## [Data supplied]
______________________________

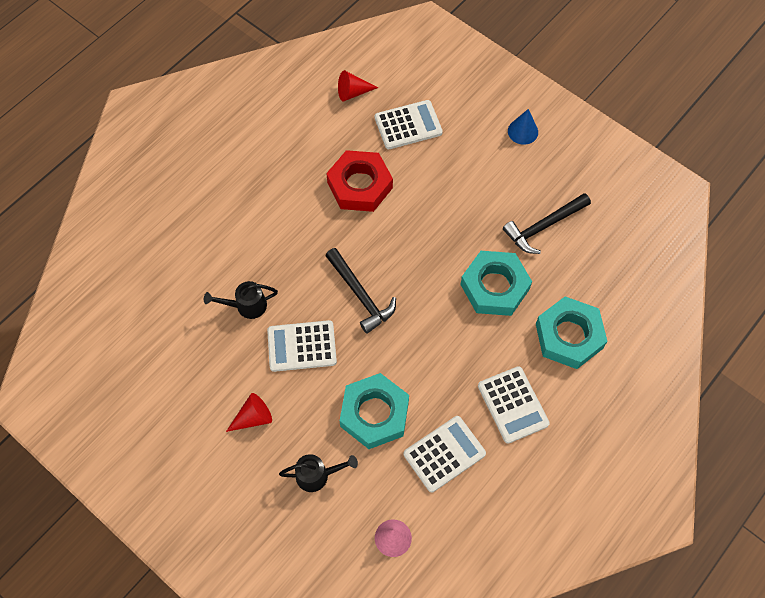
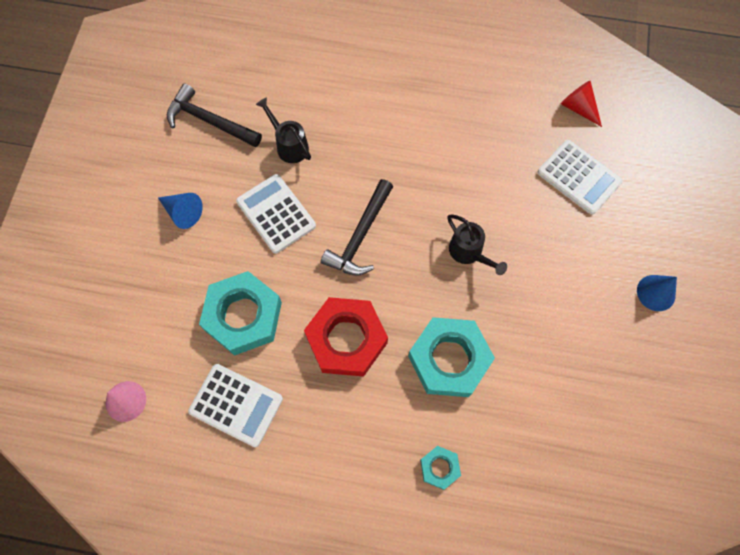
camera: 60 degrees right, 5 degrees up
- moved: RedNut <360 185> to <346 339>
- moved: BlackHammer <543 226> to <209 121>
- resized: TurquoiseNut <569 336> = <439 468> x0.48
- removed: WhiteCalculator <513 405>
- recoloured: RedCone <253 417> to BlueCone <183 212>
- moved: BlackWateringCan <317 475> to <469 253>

______________________________

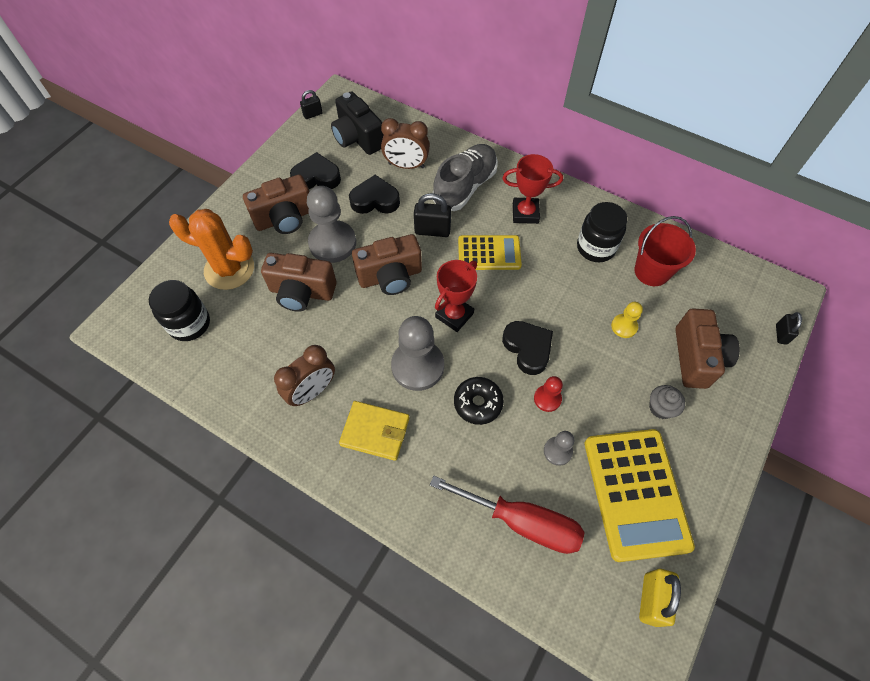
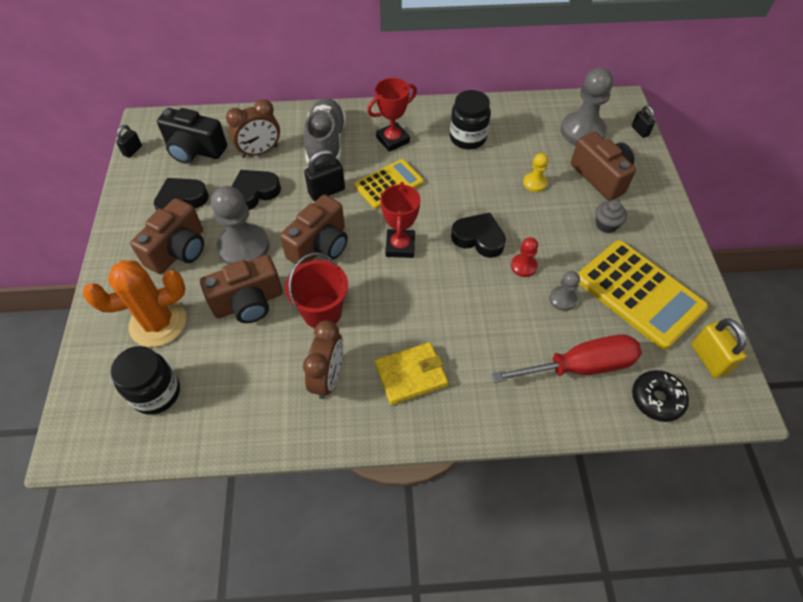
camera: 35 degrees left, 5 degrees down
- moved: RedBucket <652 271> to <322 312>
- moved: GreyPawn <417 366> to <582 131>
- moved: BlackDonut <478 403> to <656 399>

______________________________

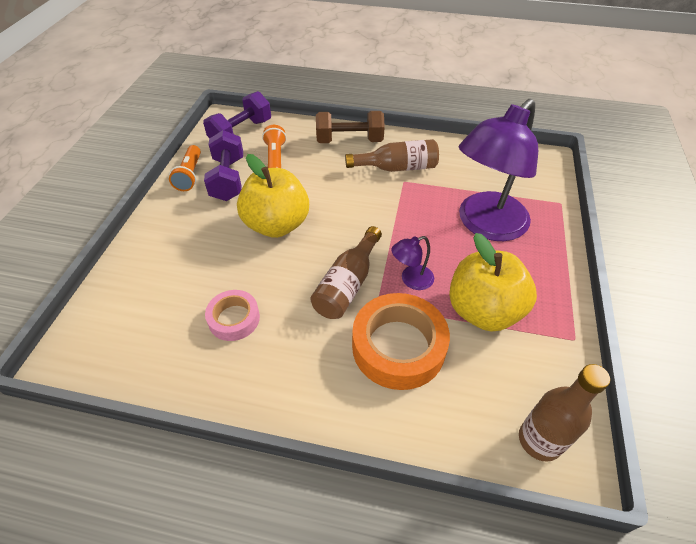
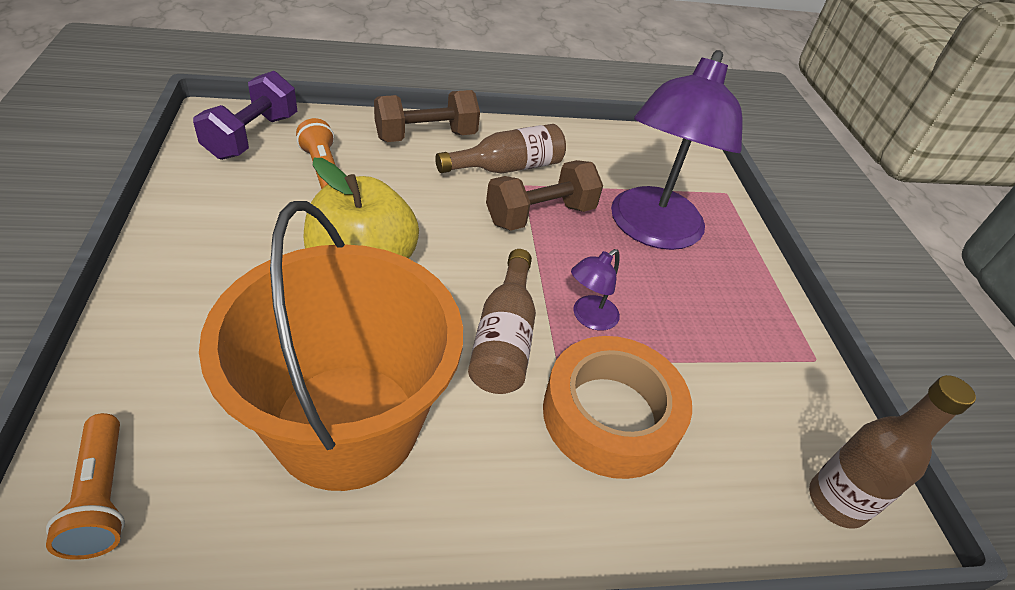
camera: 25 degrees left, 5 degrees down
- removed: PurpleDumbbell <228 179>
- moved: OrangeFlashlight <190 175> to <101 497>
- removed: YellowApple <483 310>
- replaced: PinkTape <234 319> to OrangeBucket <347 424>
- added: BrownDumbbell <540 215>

______________________________

## [Task prompt]
Which lines in the data above hold the string "left"? Show each one.

## [Output of the task]
camera: 35 degrees left, 5 degrees down
camera: 25 degrees left, 5 degrees down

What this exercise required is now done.